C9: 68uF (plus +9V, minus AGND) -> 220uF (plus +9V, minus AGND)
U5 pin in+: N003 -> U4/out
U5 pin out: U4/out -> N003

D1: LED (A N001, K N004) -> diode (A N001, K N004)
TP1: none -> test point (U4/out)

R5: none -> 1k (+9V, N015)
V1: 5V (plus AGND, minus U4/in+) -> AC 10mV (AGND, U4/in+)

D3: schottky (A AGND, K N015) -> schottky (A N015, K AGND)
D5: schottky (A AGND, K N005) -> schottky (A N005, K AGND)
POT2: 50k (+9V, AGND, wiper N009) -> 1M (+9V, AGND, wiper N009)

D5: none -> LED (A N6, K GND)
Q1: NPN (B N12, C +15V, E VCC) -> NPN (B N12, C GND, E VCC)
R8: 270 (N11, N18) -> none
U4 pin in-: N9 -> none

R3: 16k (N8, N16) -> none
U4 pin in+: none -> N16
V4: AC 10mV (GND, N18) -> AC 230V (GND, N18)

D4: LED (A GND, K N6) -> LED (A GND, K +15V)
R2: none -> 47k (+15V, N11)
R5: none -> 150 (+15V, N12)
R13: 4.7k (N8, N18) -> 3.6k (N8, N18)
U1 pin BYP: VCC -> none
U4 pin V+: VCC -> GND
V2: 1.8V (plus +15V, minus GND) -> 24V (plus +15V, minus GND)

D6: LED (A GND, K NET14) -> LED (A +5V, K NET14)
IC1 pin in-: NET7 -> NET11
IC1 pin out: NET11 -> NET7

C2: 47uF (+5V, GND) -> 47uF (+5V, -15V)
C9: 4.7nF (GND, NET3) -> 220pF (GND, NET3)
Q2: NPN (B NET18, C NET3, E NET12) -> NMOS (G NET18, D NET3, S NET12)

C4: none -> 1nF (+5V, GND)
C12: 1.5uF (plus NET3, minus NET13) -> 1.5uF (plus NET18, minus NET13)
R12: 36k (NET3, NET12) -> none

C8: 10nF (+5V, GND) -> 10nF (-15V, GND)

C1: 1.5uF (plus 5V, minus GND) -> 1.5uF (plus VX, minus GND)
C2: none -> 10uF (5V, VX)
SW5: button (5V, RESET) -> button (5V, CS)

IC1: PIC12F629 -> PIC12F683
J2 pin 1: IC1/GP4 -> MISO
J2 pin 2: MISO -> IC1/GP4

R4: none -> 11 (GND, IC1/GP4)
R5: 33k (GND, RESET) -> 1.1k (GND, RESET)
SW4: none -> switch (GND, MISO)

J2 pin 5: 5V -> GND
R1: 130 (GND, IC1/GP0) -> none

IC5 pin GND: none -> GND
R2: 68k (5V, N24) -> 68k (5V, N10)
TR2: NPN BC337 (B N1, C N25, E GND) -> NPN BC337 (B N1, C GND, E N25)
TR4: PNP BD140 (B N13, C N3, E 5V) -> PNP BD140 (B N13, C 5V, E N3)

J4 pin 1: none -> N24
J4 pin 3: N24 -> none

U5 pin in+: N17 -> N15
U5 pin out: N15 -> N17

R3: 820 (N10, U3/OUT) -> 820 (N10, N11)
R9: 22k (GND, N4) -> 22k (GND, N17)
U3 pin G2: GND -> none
========================================
> _EXERCISE INSTRUCTIONS_
Each entry above needs to be returned exactly as written.

> _YOUR SOLUTION_
C9: 68uF (plus +9V, minus AGND) -> 220uF (plus +9V, minus AGND)
U5 pin in+: N003 -> U4/out
U5 pin out: U4/out -> N003

D1: LED (A N001, K N004) -> diode (A N001, K N004)
TP1: none -> test point (U4/out)

R5: none -> 1k (+9V, N015)
V1: 5V (plus AGND, minus U4/in+) -> AC 10mV (AGND, U4/in+)

D3: schottky (A AGND, K N015) -> schottky (A N015, K AGND)
D5: schottky (A AGND, K N005) -> schottky (A N005, K AGND)
POT2: 50k (+9V, AGND, wiper N009) -> 1M (+9V, AGND, wiper N009)

D5: none -> LED (A N6, K GND)
Q1: NPN (B N12, C +15V, E VCC) -> NPN (B N12, C GND, E VCC)
R8: 270 (N11, N18) -> none
U4 pin in-: N9 -> none

R3: 16k (N8, N16) -> none
U4 pin in+: none -> N16
V4: AC 10mV (GND, N18) -> AC 230V (GND, N18)

D4: LED (A GND, K N6) -> LED (A GND, K +15V)
R2: none -> 47k (+15V, N11)
R5: none -> 150 (+15V, N12)
R13: 4.7k (N8, N18) -> 3.6k (N8, N18)
U1 pin BYP: VCC -> none
U4 pin V+: VCC -> GND
V2: 1.8V (plus +15V, minus GND) -> 24V (plus +15V, minus GND)

D6: LED (A GND, K NET14) -> LED (A +5V, K NET14)
IC1 pin in-: NET7 -> NET11
IC1 pin out: NET11 -> NET7

C2: 47uF (+5V, GND) -> 47uF (+5V, -15V)
C9: 4.7nF (GND, NET3) -> 220pF (GND, NET3)
Q2: NPN (B NET18, C NET3, E NET12) -> NMOS (G NET18, D NET3, S NET12)

C4: none -> 1nF (+5V, GND)
C12: 1.5uF (plus NET3, minus NET13) -> 1.5uF (plus NET18, minus NET13)
R12: 36k (NET3, NET12) -> none

C8: 10nF (+5V, GND) -> 10nF (-15V, GND)

C1: 1.5uF (plus 5V, minus GND) -> 1.5uF (plus VX, minus GND)
C2: none -> 10uF (5V, VX)
SW5: button (5V, RESET) -> button (5V, CS)

IC1: PIC12F629 -> PIC12F683
J2 pin 1: IC1/GP4 -> MISO
J2 pin 2: MISO -> IC1/GP4

R4: none -> 11 (GND, IC1/GP4)
R5: 33k (GND, RESET) -> 1.1k (GND, RESET)
SW4: none -> switch (GND, MISO)

J2 pin 5: 5V -> GND
R1: 130 (GND, IC1/GP0) -> none

IC5 pin GND: none -> GND
R2: 68k (5V, N24) -> 68k (5V, N10)
TR2: NPN BC337 (B N1, C N25, E GND) -> NPN BC337 (B N1, C GND, E N25)
TR4: PNP BD140 (B N13, C N3, E 5V) -> PNP BD140 (B N13, C 5V, E N3)

J4 pin 1: none -> N24
J4 pin 3: N24 -> none

U5 pin in+: N17 -> N15
U5 pin out: N15 -> N17

R3: 820 (N10, U3/OUT) -> 820 (N10, N11)
R9: 22k (GND, N4) -> 22k (GND, N17)
U3 pin G2: GND -> none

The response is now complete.